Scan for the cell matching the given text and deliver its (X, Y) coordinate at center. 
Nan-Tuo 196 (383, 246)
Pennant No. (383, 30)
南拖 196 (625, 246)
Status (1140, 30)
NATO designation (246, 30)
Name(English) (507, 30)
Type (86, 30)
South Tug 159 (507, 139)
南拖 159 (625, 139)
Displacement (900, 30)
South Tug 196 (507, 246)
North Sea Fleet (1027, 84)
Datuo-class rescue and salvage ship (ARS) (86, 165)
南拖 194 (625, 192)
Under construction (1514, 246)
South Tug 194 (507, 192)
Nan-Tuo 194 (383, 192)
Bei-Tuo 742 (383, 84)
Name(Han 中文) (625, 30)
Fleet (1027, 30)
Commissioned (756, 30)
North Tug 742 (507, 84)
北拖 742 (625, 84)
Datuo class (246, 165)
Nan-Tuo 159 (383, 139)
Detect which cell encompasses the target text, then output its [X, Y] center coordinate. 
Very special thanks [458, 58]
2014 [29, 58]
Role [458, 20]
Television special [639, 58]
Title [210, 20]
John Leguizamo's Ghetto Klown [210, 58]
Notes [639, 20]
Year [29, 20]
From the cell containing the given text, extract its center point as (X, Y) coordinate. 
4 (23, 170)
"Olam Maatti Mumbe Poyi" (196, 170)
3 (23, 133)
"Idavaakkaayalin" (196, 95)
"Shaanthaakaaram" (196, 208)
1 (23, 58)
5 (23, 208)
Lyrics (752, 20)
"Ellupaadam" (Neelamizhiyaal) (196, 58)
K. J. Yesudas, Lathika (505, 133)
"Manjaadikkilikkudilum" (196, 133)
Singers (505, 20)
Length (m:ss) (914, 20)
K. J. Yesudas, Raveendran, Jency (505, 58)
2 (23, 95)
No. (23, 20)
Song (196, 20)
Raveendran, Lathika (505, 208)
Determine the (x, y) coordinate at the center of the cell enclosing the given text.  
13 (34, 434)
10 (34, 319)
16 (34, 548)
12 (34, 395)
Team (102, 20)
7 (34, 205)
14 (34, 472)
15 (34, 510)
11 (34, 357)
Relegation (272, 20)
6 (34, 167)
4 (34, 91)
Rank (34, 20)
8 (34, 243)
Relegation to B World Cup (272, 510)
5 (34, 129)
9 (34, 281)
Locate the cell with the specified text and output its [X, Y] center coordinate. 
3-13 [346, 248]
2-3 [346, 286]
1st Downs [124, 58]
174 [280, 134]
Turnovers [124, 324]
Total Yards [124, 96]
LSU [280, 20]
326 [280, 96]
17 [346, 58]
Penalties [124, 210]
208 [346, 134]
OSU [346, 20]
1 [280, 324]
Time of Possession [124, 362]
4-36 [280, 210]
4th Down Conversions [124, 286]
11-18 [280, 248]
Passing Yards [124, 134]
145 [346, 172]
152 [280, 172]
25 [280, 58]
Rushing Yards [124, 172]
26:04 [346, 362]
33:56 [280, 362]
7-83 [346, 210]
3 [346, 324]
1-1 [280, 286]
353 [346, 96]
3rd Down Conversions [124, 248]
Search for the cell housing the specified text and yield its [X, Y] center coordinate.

Written task
Convert all the entries above into a Markdown table with the columns Row and Entry line. Give each line its own numbered row and leave out blank lines.

Final answer
| Row | Entry line |
|---|---|
| 1 | Scan for the cell matching the given text and deliver its (X, Y) coordinate at center.  |
| 2 | Nan-Tuo 196 (383, 246) |
| 3 | Pennant No. (383, 30) |
| 4 | 南拖 196 (625, 246) |
| 5 | Status (1140, 30) |
| 6 | NATO designation (246, 30) |
| 7 | Name(English) (507, 30) |
| 8 | Type (86, 30) |
| 9 | South Tug 159 (507, 139) |
| 10 | 南拖 159 (625, 139) |
| 11 | Displacement (900, 30) |
| 12 | South Tug 196 (507, 246) |
| 13 | North Sea Fleet (1027, 84) |
| 14 | Datuo-class rescue and salvage ship (ARS) (86, 165) |
| 15 | 南拖 194 (625, 192) |
| 16 | Under construction (1514, 246) |
| 17 | South Tug 194 (507, 192) |
| 18 | Nan-Tuo 194 (383, 192) |
| 19 | Bei-Tuo 742 (383, 84) |
| 20 | Name(Han 中文) (625, 30) |
| 21 | Fleet (1027, 30) |
| 22 | Commissioned (756, 30) |
| 23 | North Tug 742 (507, 84) |
| 24 | 北拖 742 (625, 84) |
| 25 | Datuo class (246, 165) |
| 26 | Nan-Tuo 159 (383, 139) |
| 27 | Detect which cell encompasses the target text, then output its [X, Y] center coordinate.  |
| 28 | Very special thanks [458, 58] |
| 29 | 2014 [29, 58] |
| 30 | Role [458, 20] |
| 31 | Television special [639, 58] |
| 32 | Title [210, 20] |
| 33 | John Leguizamo's Ghetto Klown [210, 58] |
| 34 | Notes [639, 20] |
| 35 | Year [29, 20] |
| 36 | From the cell containing the given text, extract its center point as (X, Y) coordinate.  |
| 37 | 4 (23, 170) |
| 38 | "Olam Maatti Mumbe Poyi" (196, 170) |
| 39 | 3 (23, 133) |
| 40 | "Idavaakkaayalin" (196, 95) |
| 41 | "Shaanthaakaaram" (196, 208) |
| 42 | 1 (23, 58) |
| 43 | 5 (23, 208) |
| 44 | Lyrics (752, 20) |
| 45 | "Ellupaadam" (Neelamizhiyaal) (196, 58) |
| 46 | K. J. Yesudas, Lathika (505, 133) |
| 47 | "Manjaadikkilikkudilum" (196, 133) |
| 48 | Singers (505, 20) |
| 49 | Length (m:ss) (914, 20) |
| 50 | K. J. Yesudas, Raveendran, Jency (505, 58) |
| 51 | 2 (23, 95) |
| 52 | No. (23, 20) |
| 53 | Song (196, 20) |
| 54 | Raveendran, Lathika (505, 208) |
| 55 | Determine the (x, y) coordinate at the center of the cell enclosing the given text.   |
| 56 | 13 (34, 434) |
| 57 | 10 (34, 319) |
| 58 | 16 (34, 548) |
| 59 | 12 (34, 395) |
| 60 | Team (102, 20) |
| 61 | 7 (34, 205) |
| 62 | 14 (34, 472) |
| 63 | 15 (34, 510) |
| 64 | 11 (34, 357) |
| 65 | Relegation (272, 20) |
| 66 | 6 (34, 167) |
| 67 | 4 (34, 91) |
| 68 | Rank (34, 20) |
| 69 | 8 (34, 243) |
| 70 | Relegation to B World Cup (272, 510) |
| 71 | 5 (34, 129) |
| 72 | 9 (34, 281) |
| 73 | Locate the cell with the specified text and output its [X, Y] center coordinate.  |
| 74 | 3-13 [346, 248] |
| 75 | 2-3 [346, 286] |
| 76 | 1st Downs [124, 58] |
| 77 | 174 [280, 134] |
| 78 | Turnovers [124, 324] |
| 79 | Total Yards [124, 96] |
| 80 | LSU [280, 20] |
| 81 | 326 [280, 96] |
| 82 | 17 [346, 58] |
| 83 | Penalties [124, 210] |
| 84 | 208 [346, 134] |
| 85 | OSU [346, 20] |
| 86 | 1 [280, 324] |
| 87 | Time of Possession [124, 362] |
| 88 | 4-36 [280, 210] |
| 89 | 4th Down Conversions [124, 286] |
| 90 | 11-18 [280, 248] |
| 91 | Passing Yards [124, 134] |
| 92 | 145 [346, 172] |
| 93 | 152 [280, 172] |
| 94 | 25 [280, 58] |
| 95 | Rushing Yards [124, 172] |
| 96 | 26:04 [346, 362] |
| 97 | 33:56 [280, 362] |
| 98 | 7-83 [346, 210] |
| 99 | 3 [346, 324] |
| 100 | 1-1 [280, 286] |
| 101 | 353 [346, 96] |
| 102 | 3rd Down Conversions [124, 248] |
| 103 | Search for the cell housing the specified text and yield its [X, Y] center coordinate. |